> _Task brief_
From the listing below, output only the lines starting at the line that has "cyan pentagon: moved 5 px right, 2 px down" and ending at the line that has "orange semicircle: rotated", exactly as they appear, ends included.

> _Given data_
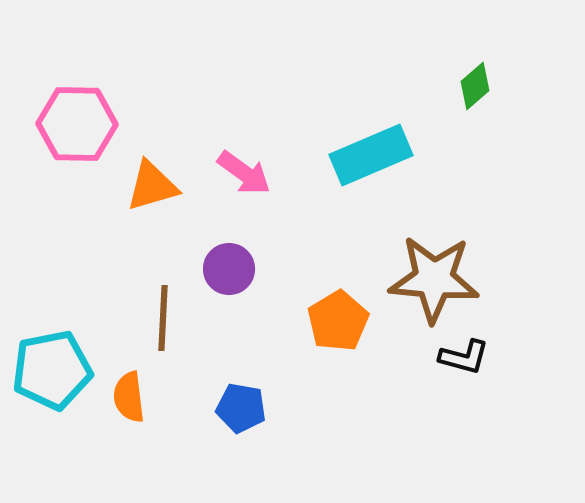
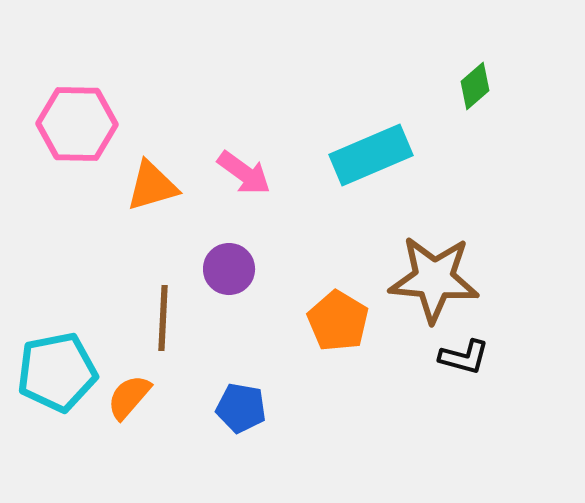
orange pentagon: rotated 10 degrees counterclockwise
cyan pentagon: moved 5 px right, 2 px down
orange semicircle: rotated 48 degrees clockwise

...

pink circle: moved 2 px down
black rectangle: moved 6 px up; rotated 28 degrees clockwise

> _Result for this task_
cyan pentagon: moved 5 px right, 2 px down
orange semicircle: rotated 48 degrees clockwise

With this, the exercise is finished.